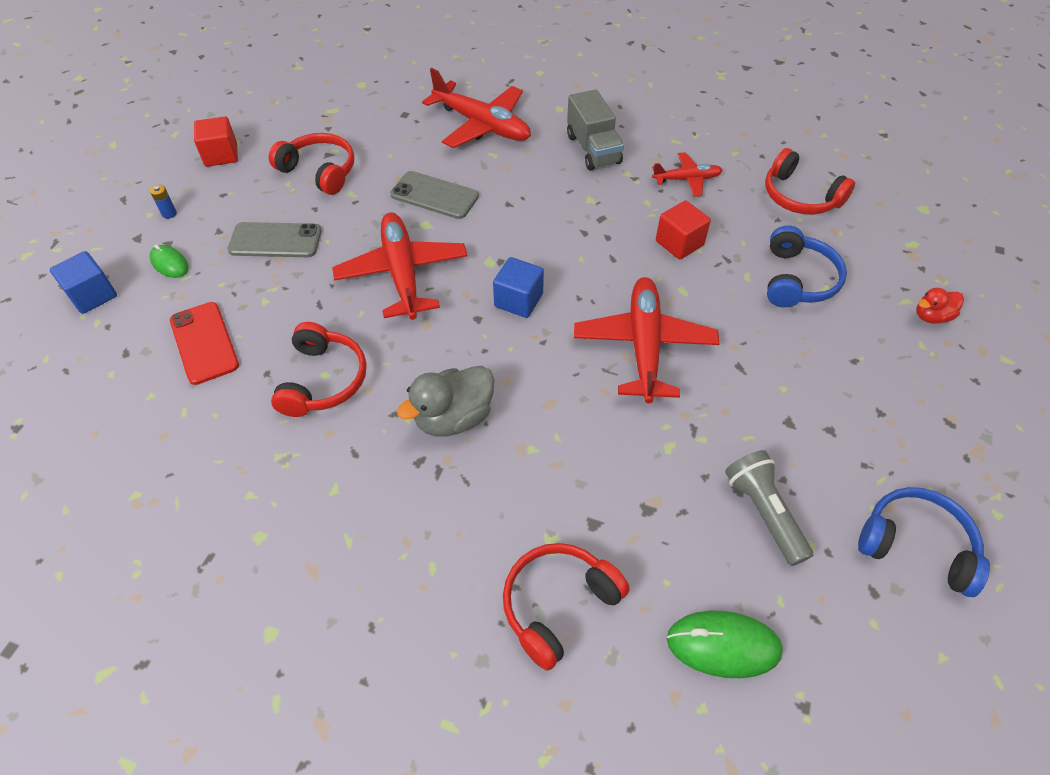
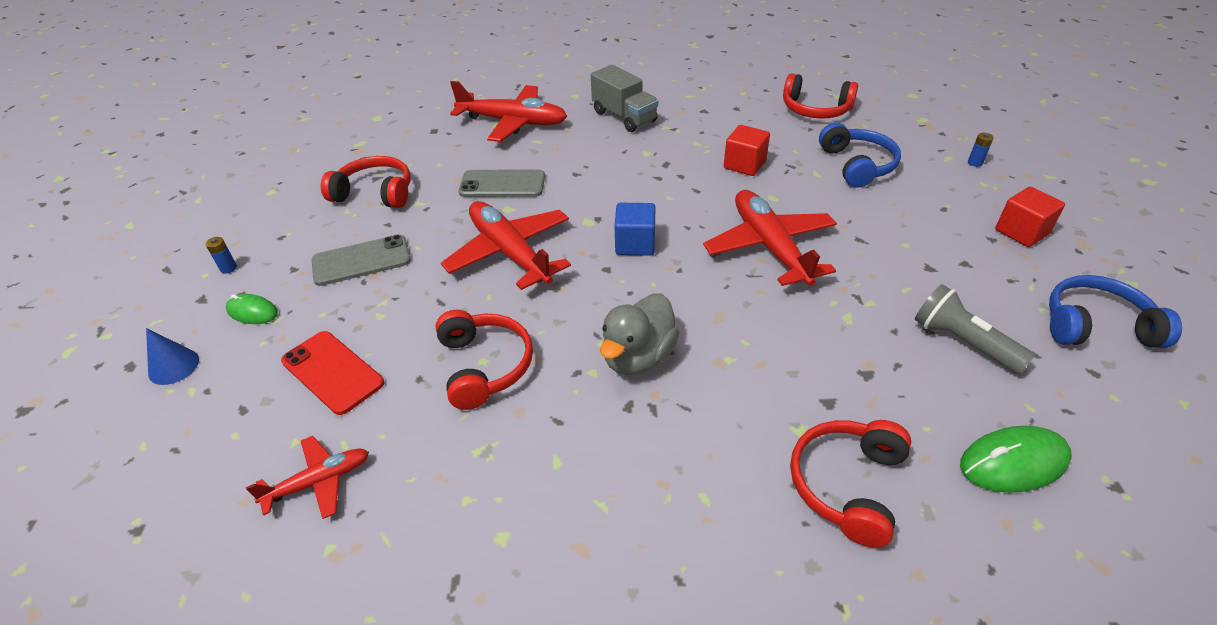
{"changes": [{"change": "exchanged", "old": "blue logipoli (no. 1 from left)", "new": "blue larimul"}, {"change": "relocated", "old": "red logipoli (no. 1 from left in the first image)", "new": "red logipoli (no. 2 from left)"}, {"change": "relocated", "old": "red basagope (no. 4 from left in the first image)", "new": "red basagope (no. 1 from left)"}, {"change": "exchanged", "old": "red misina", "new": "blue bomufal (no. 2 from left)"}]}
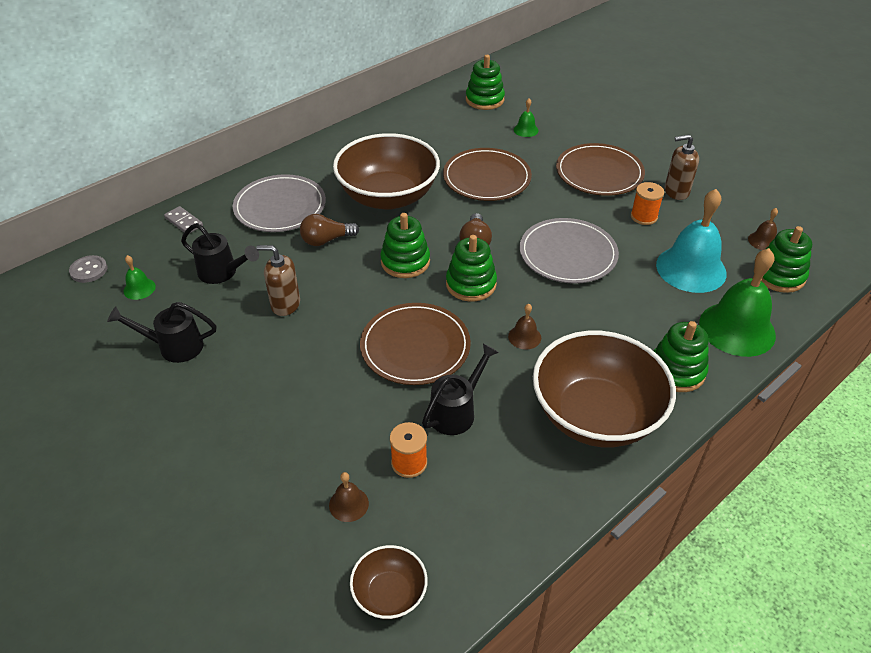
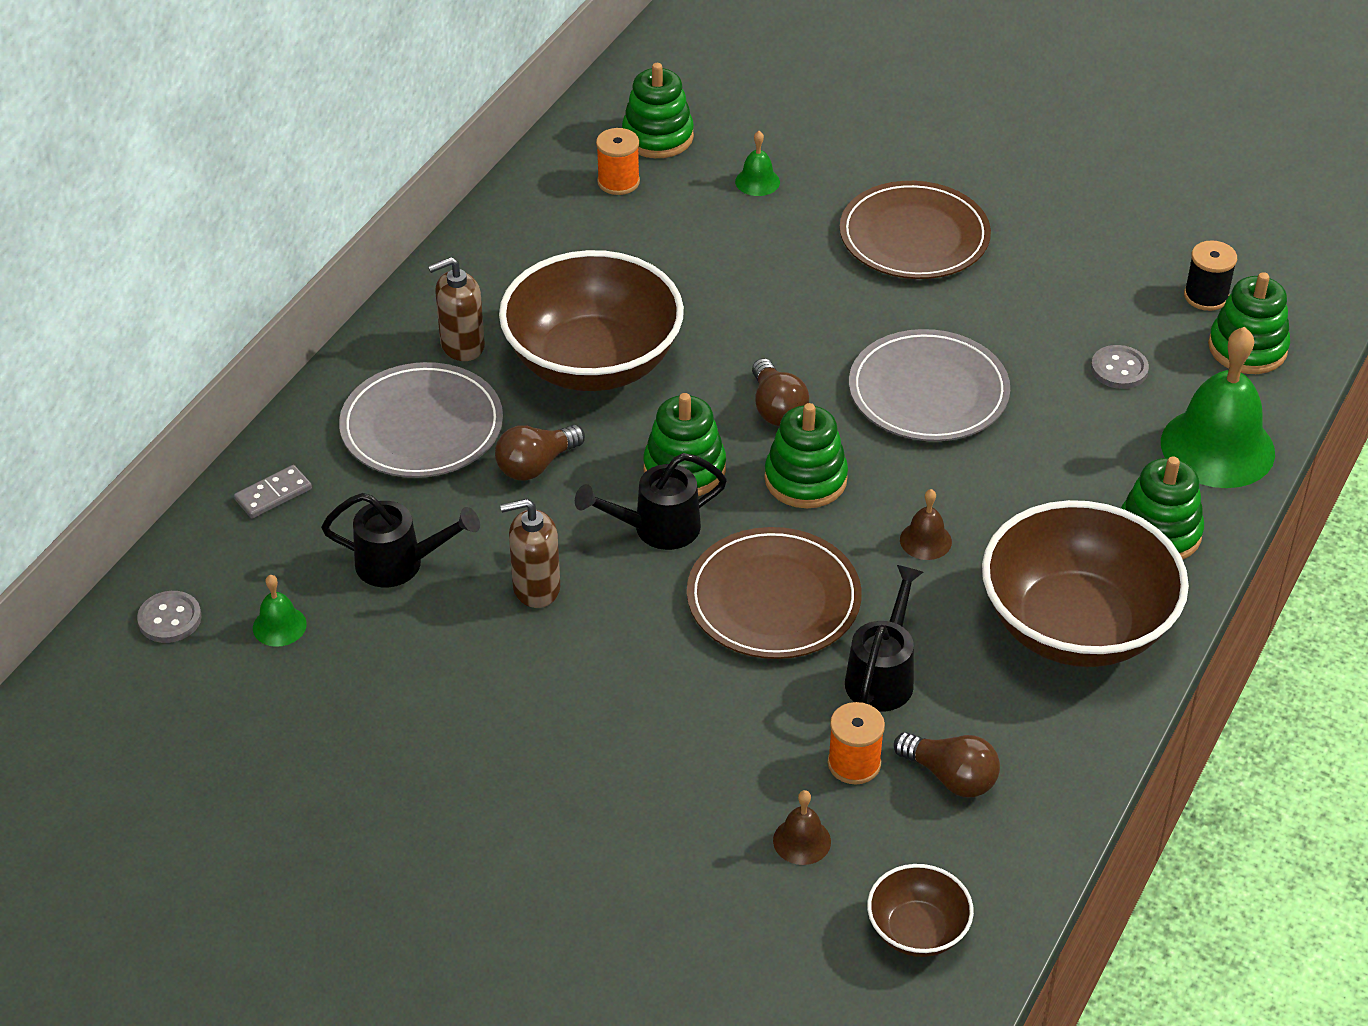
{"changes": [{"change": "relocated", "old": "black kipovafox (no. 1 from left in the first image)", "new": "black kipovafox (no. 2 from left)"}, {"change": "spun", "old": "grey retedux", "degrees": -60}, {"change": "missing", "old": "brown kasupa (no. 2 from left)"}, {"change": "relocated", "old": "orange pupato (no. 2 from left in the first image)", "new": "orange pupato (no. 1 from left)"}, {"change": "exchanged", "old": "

--

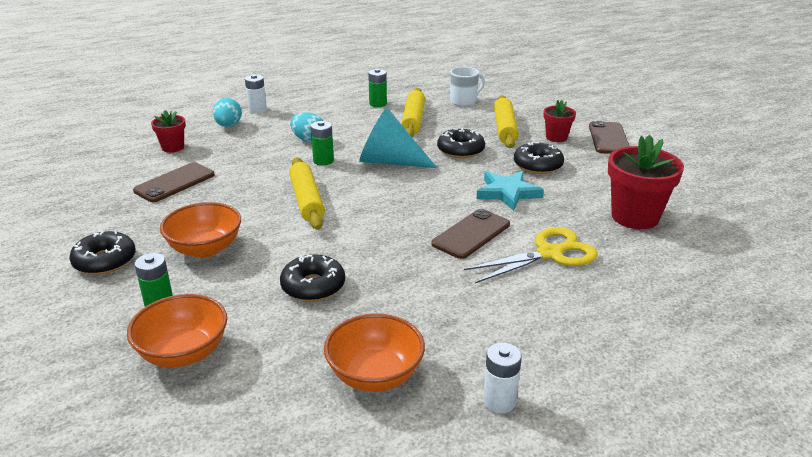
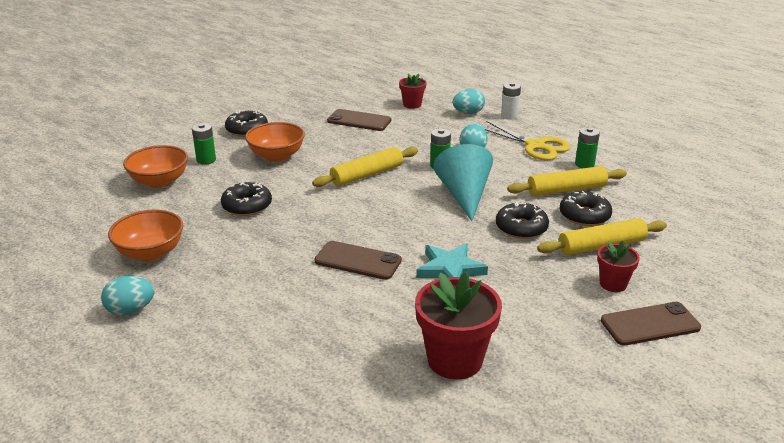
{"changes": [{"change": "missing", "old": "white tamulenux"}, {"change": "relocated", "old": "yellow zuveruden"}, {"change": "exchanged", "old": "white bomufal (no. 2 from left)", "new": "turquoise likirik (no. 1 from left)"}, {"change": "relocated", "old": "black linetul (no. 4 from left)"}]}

---

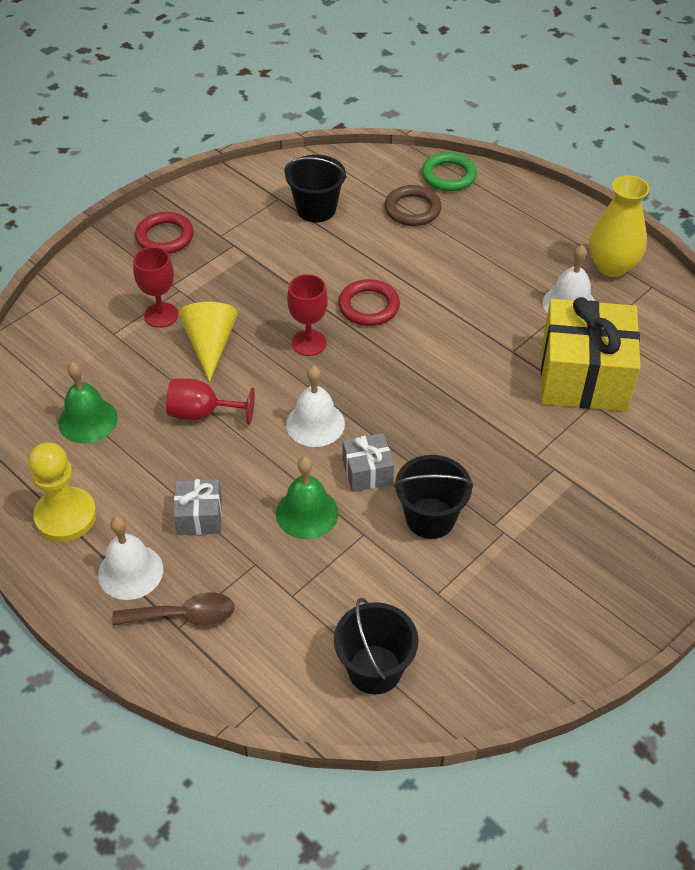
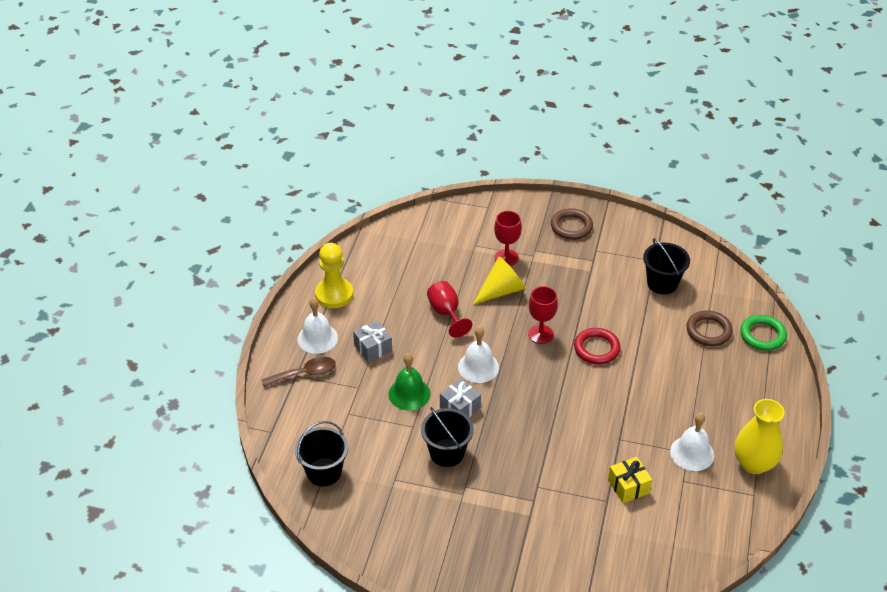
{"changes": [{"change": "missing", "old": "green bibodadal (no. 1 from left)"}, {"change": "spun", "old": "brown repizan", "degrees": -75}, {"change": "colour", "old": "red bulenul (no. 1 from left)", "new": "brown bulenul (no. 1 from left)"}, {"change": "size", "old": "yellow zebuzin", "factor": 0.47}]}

=== Your goal ===
Pictures excluded, transcribe the listing above exactly from the line with "logipoli (no. 2" through the line with "kipovafox (no. 1", and no further.

=== Task solution ===
{"changes": [{"change": "exchanged", "old": "blue logipoli (no. 1 from left)", "new": "blue larimul"}, {"change": "relocated", "old": "red logipoli (no. 1 from left in the first image)", "new": "red logipoli (no. 2 from left)"}, {"change": "relocated", "old": "red basagope (no. 4 from left in the first image)", "new": "red basagope (no. 1 from left)"}, {"change": "exchanged", "old": "red misina", "new": "blue bomufal (no. 2 from left)"}]}
{"changes": [{"change": "relocated", "old": "black kipovafox (no. 1 from left in the first image)", "new": "black kipovafox (no. 2 from left)"}, {"change": "spun", "old": "grey retedux", "degrees": -60}, {"change": "missing", "old": "brown kasupa (no. 2 from left)"}, {"change": "relocated", "old": "orange pupato (no. 2 from left in the first image)", "new": "orange pupato (no. 1 from left)"}, {"change": "exchanged", "old": "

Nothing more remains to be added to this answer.